## WHAT TO PRODUCE
Would you please reproduce all the entries word for word, minus the pictures?

## DATA FOR THIS EXERCISE
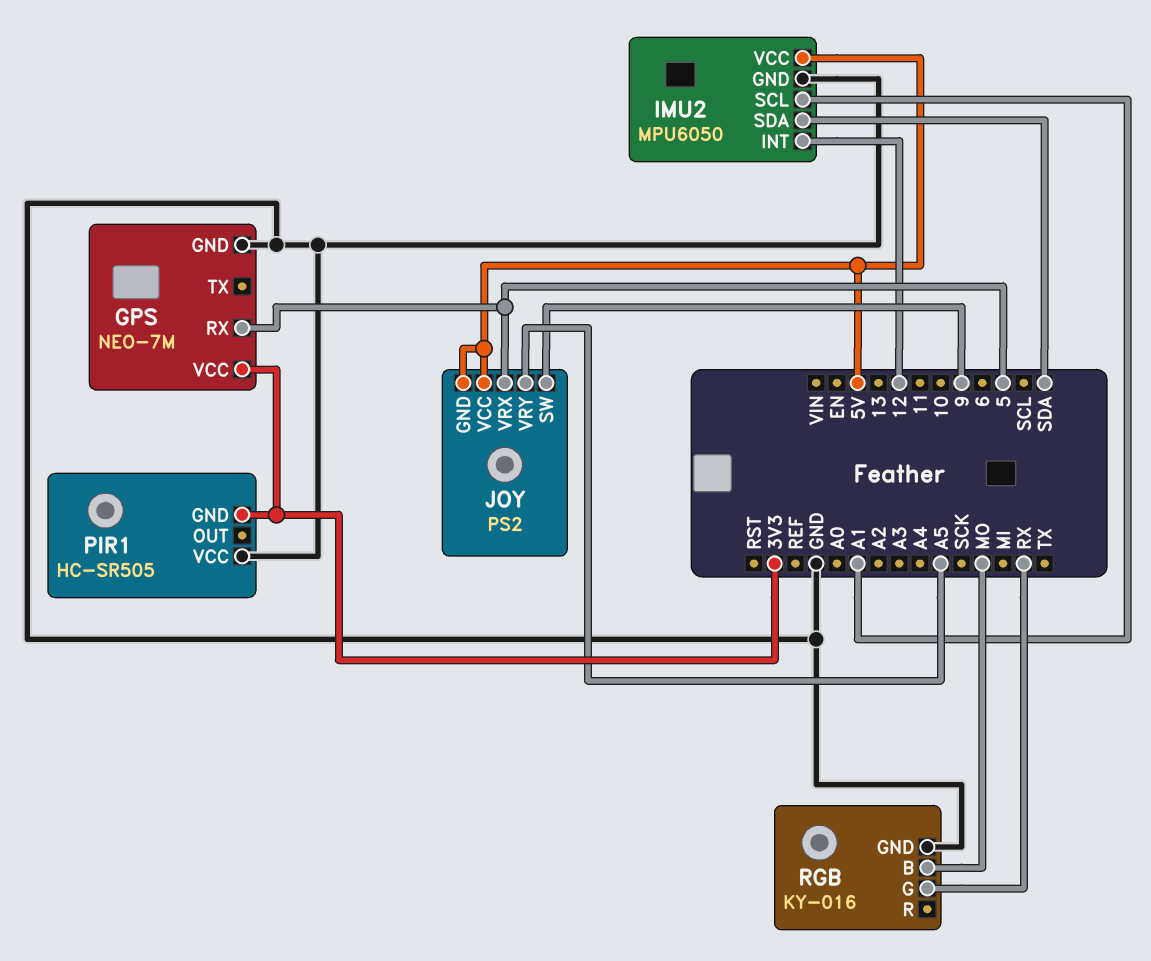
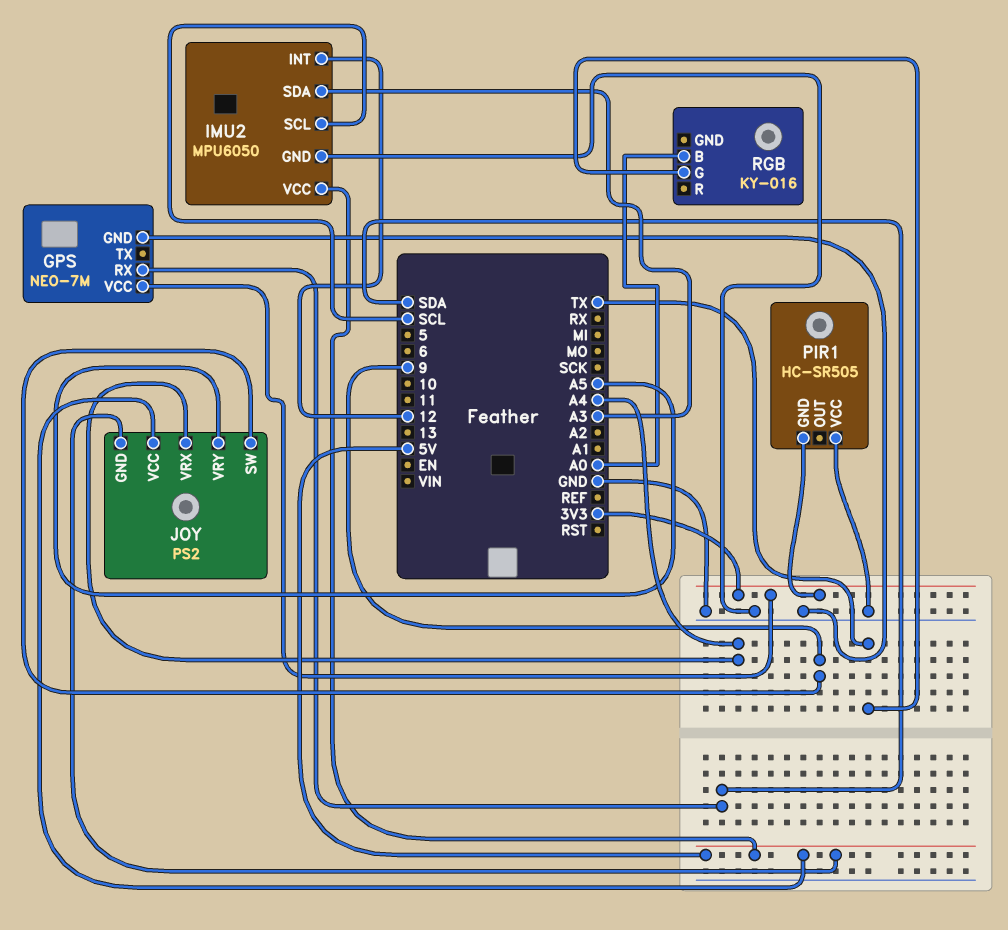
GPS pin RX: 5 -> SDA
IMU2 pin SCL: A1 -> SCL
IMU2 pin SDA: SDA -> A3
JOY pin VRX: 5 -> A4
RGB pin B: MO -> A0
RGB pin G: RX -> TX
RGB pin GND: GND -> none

## SOLUTION FOR THIS TASK
GPS pin RX: 5 -> SDA
IMU2 pin SCL: A1 -> SCL
IMU2 pin SDA: SDA -> A3
JOY pin VRX: 5 -> A4
RGB pin B: MO -> A0
RGB pin G: RX -> TX
RGB pin GND: GND -> none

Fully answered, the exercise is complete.